◆ What you will do ◆
Every line from the one with "DIGITS1 pin CLK: SDA -> A1" to the end of the listing below must be printed exactly, with no other text and no pictures.
*** Opening of Dataset excerpts ***
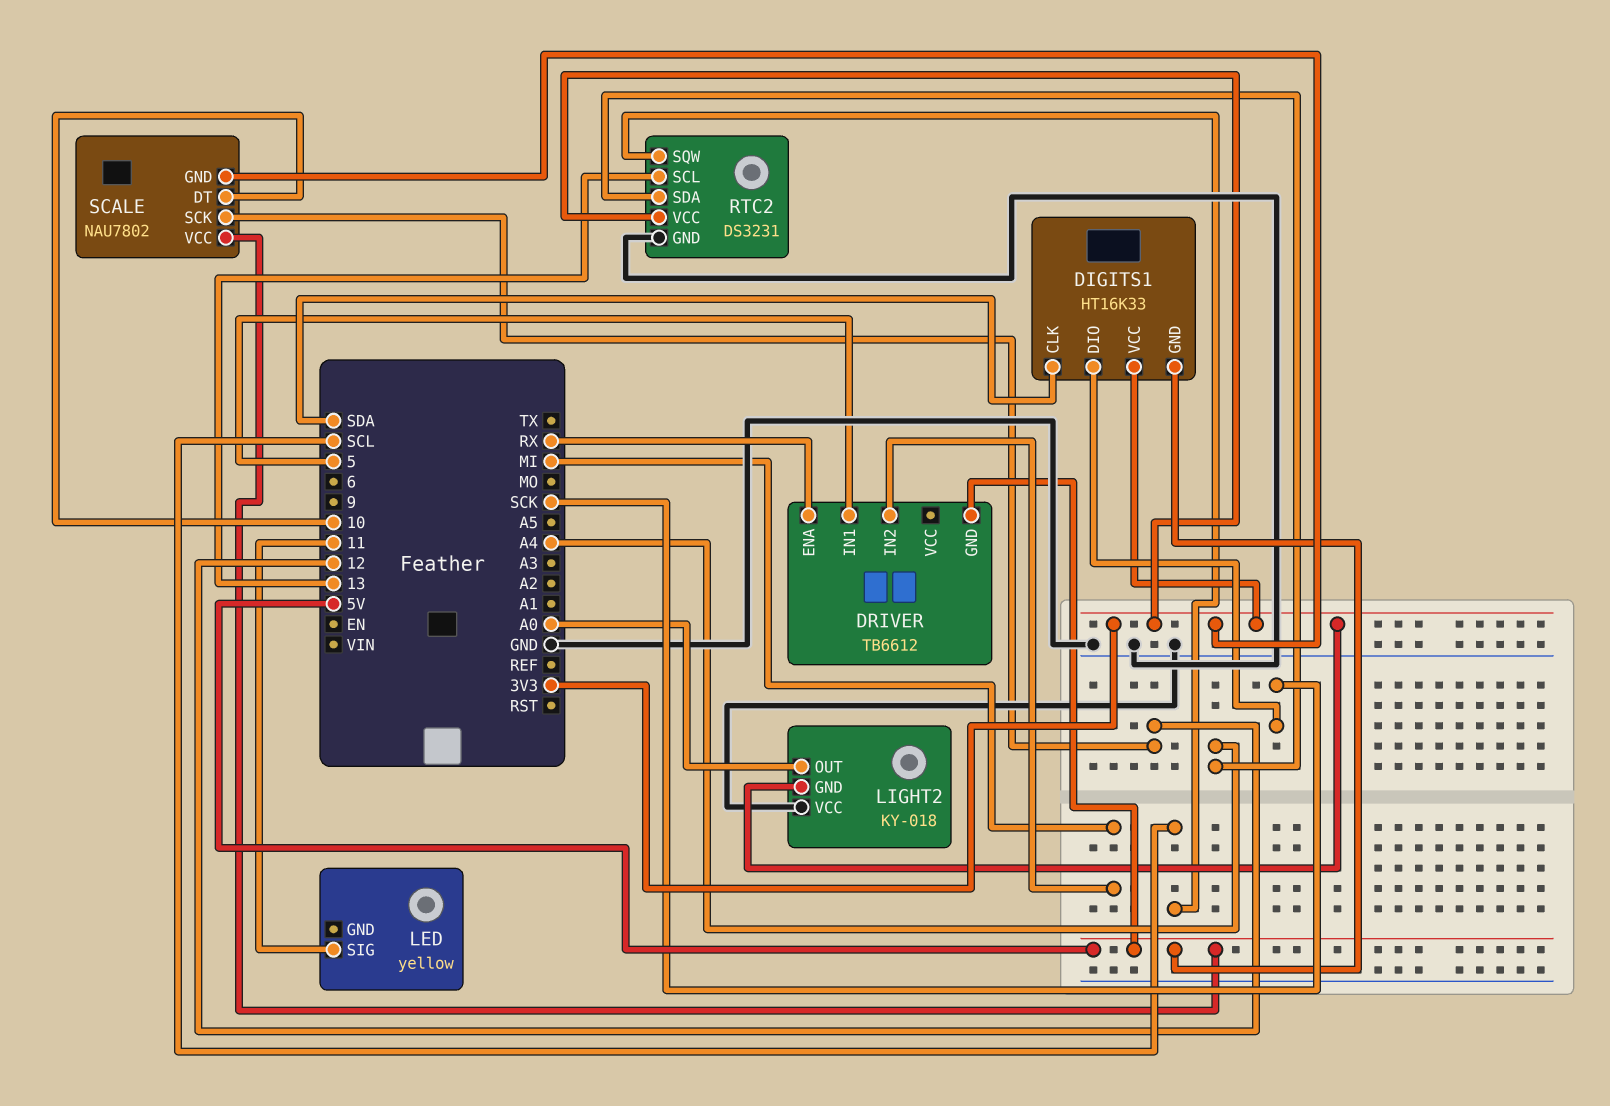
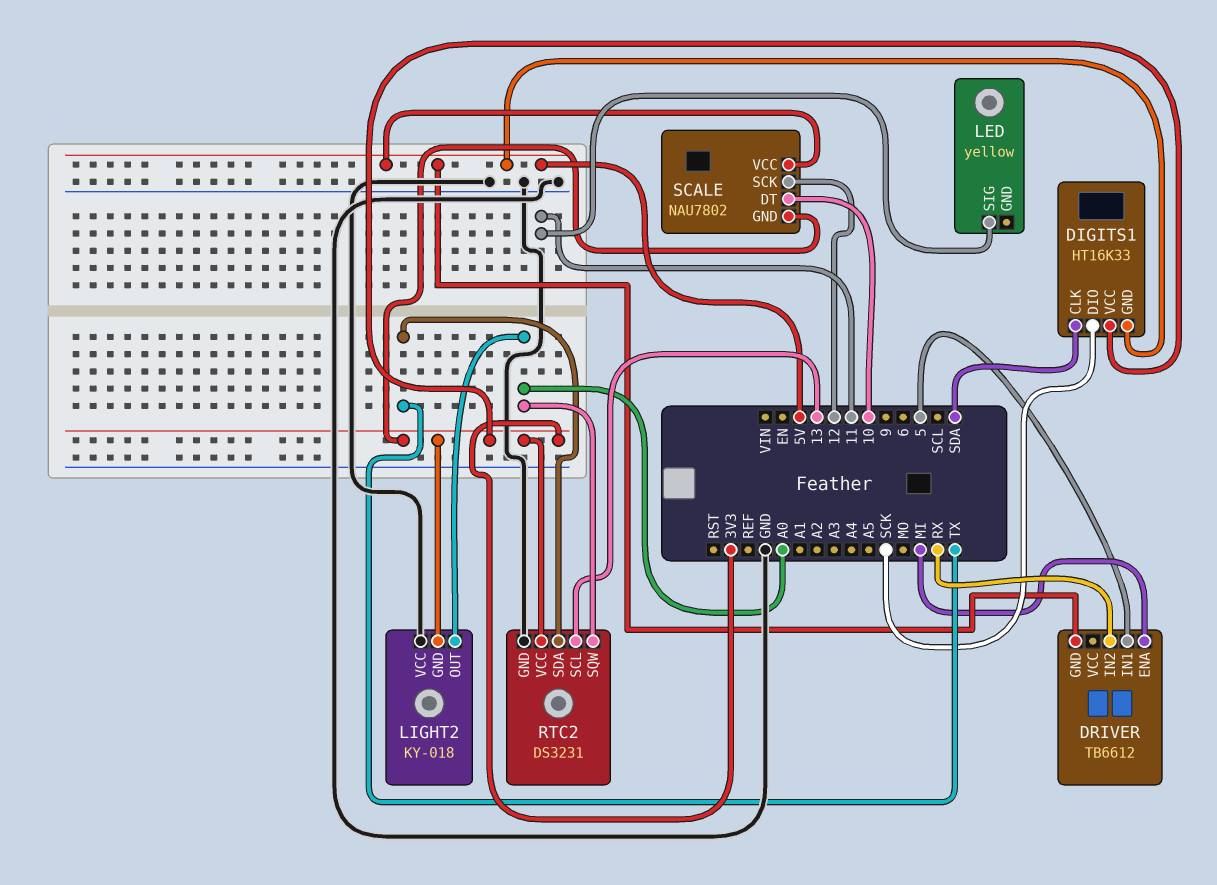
DRIVER pin ENA: RX -> MI
DRIVER pin IN2: MI -> RX
RTC2 pin SDA: A4 -> TX
RTC2 pin SQW: SCL -> A0

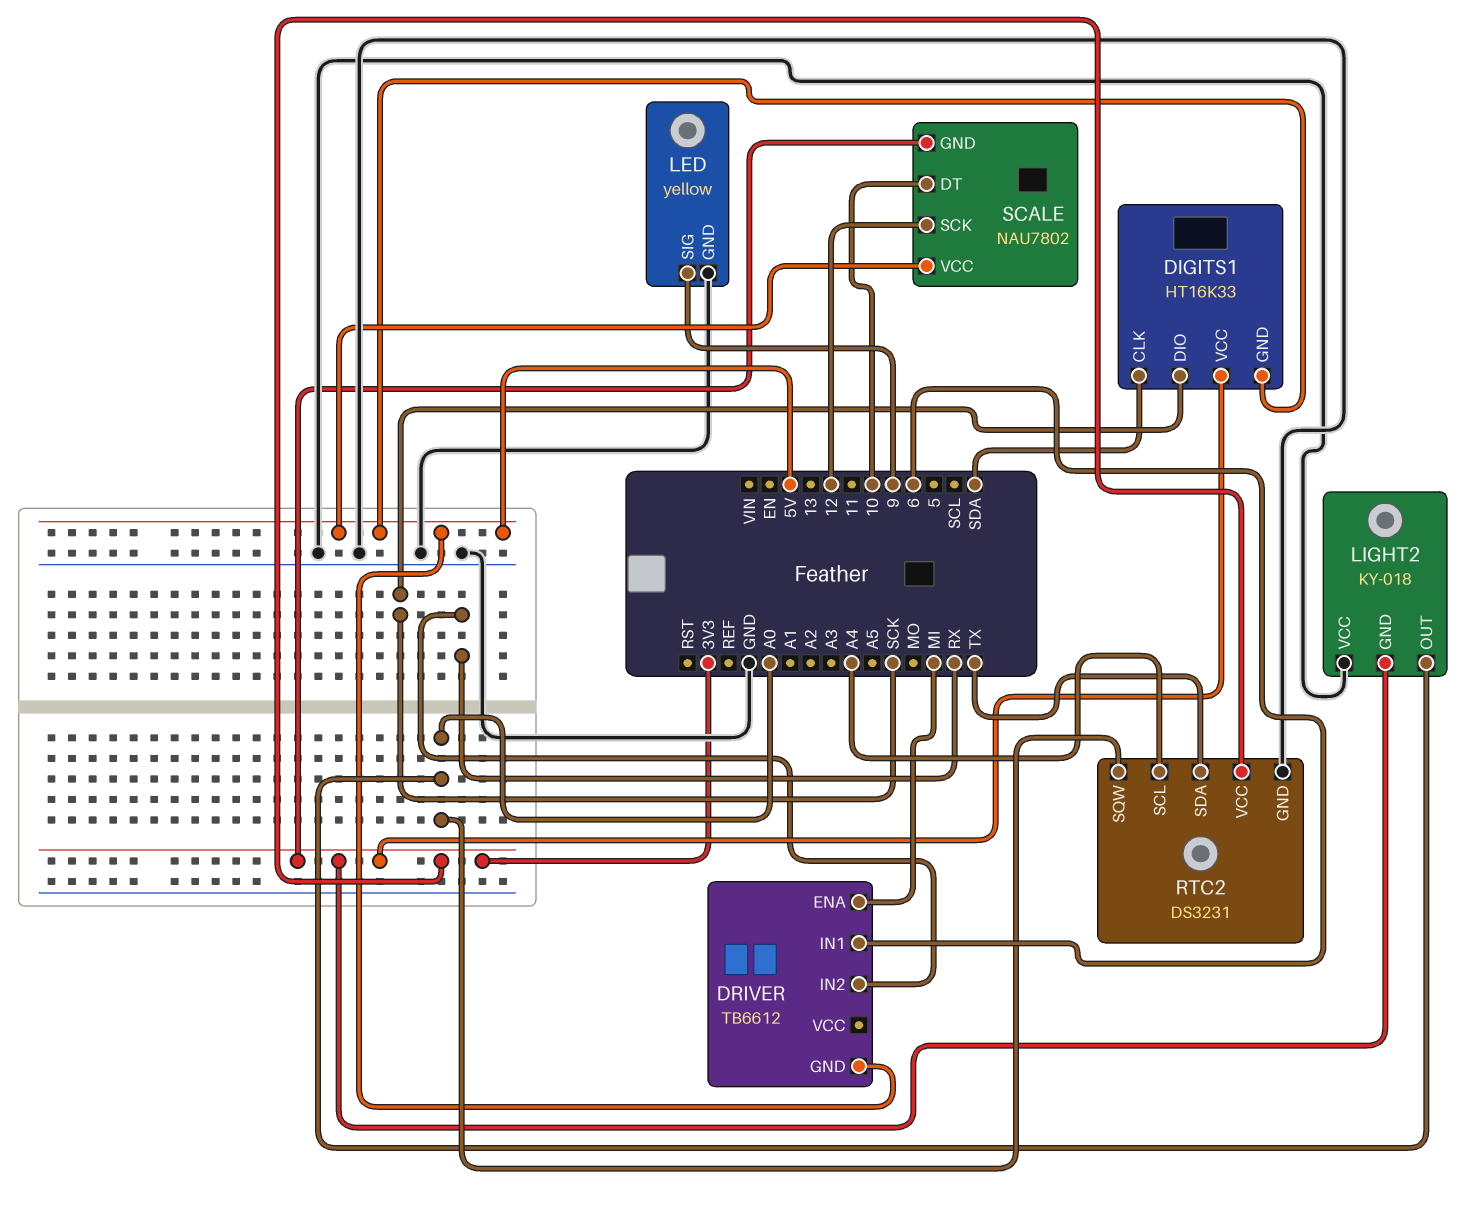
DRIVER pin IN1: 5 -> 6
LED pin GND: none -> GND
LED pin SIG: 11 -> 9
RTC2 pin SCL: 13 -> A4

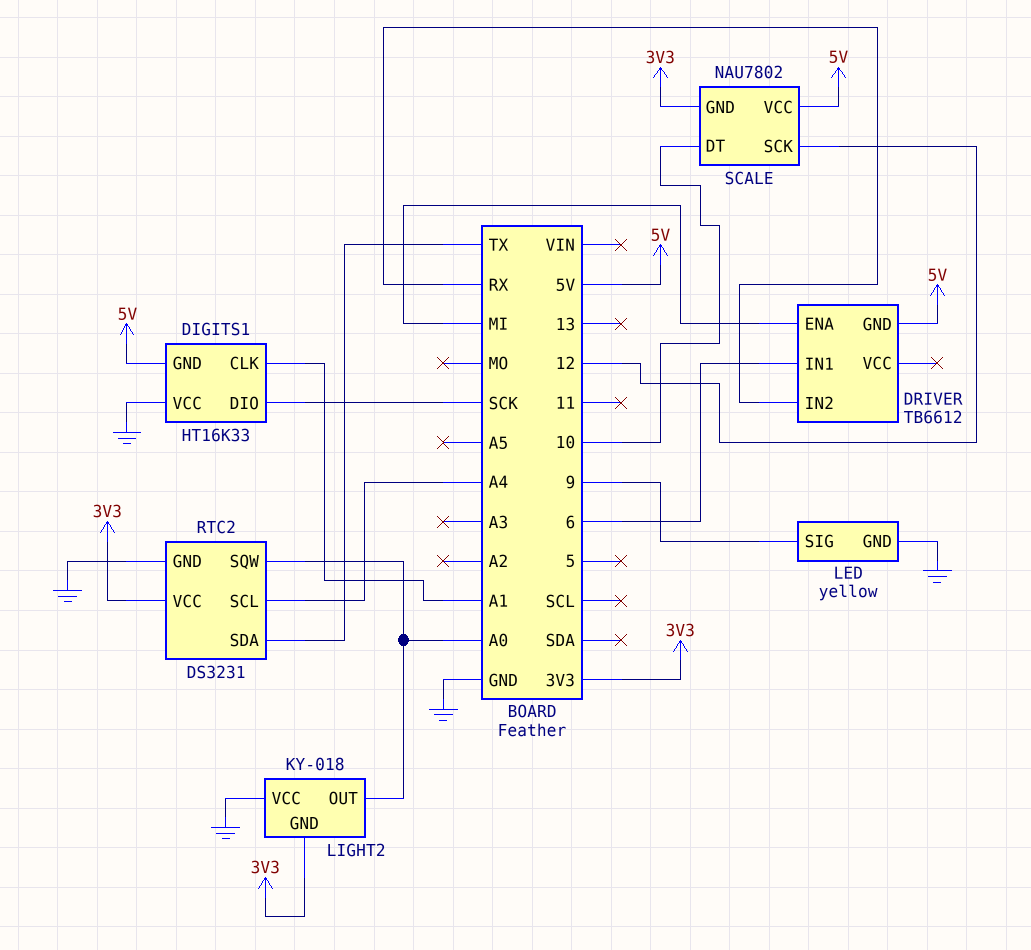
DIGITS1 pin CLK: SDA -> A1
DIGITS1 pin VCC: 3V3 -> GND

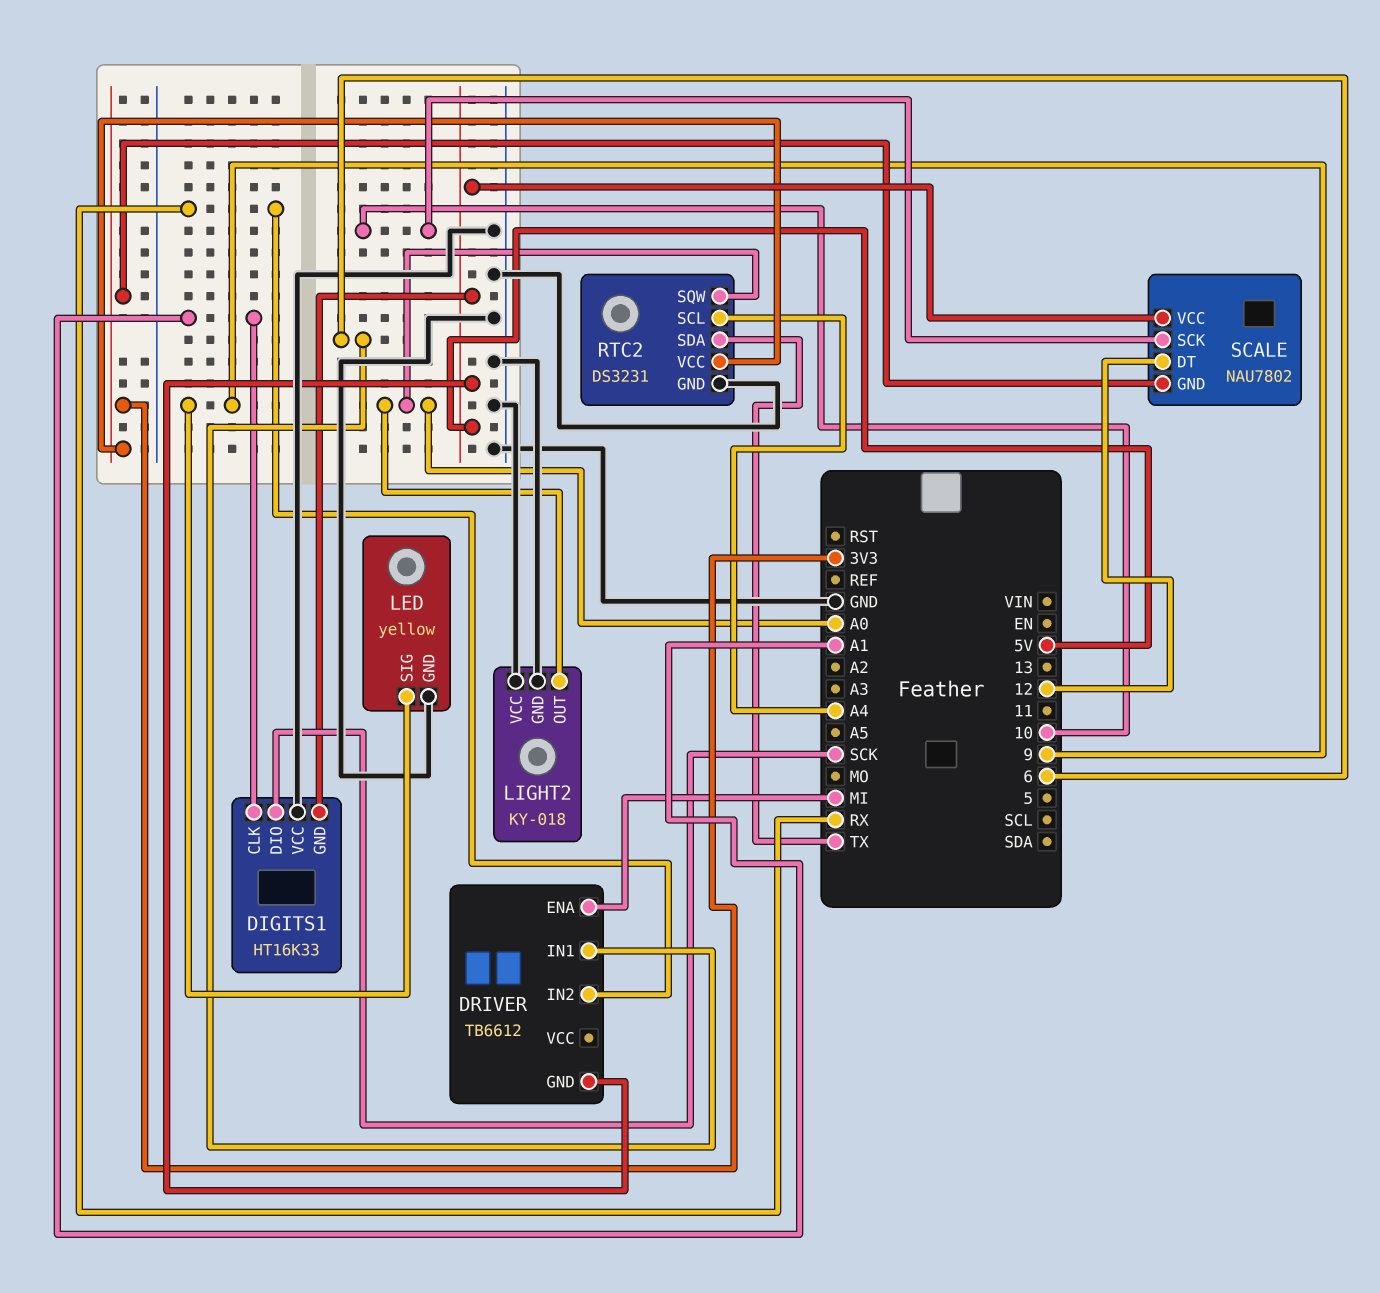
LIGHT2 pin GND: 3V3 -> GND
SCALE pin DT: 10 -> 12
SCALE pin SCK: 12 -> 10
*** Close of Dataset excerpts ***
◆ Solved problem ◆
DIGITS1 pin CLK: SDA -> A1
DIGITS1 pin VCC: 3V3 -> GND

LIGHT2 pin GND: 3V3 -> GND
SCALE pin DT: 10 -> 12
SCALE pin SCK: 12 -> 10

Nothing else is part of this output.